#### Given information
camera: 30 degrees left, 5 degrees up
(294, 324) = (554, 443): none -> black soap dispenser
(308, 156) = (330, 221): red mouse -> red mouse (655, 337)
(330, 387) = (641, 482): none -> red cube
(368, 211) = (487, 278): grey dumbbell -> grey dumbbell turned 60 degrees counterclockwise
########
A word-for-word copy of the lines from the one with "(308, 156) = (330, 221): red" through the end of the listing is what should be returned.

▸ **Completed task**
(308, 156) = (330, 221): red mouse -> red mouse (655, 337)
(330, 387) = (641, 482): none -> red cube
(368, 211) = (487, 278): grey dumbbell -> grey dumbbell turned 60 degrees counterclockwise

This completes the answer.